§ What to produce: Return every record below exactly.

[Stored data]
—————
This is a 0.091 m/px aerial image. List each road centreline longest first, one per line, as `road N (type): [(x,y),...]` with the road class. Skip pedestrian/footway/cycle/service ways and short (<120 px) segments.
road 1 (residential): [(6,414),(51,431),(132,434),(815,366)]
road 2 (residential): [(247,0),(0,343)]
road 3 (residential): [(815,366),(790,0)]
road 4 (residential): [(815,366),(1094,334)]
—————
§ Reply to the exercise:
This is a 0.091 m/px aerial image. List each road centreline longest first, one per line, as `road N (type): [(x,y),...]` with the road class. Skip pedestrian/footway/cycle/service ways and short (<120 px) segments.
road 1 (residential): [(6,414),(51,431),(132,434),(815,366)]
road 2 (residential): [(247,0),(0,343)]
road 3 (residential): [(815,366),(790,0)]
road 4 (residential): [(815,366),(1094,334)]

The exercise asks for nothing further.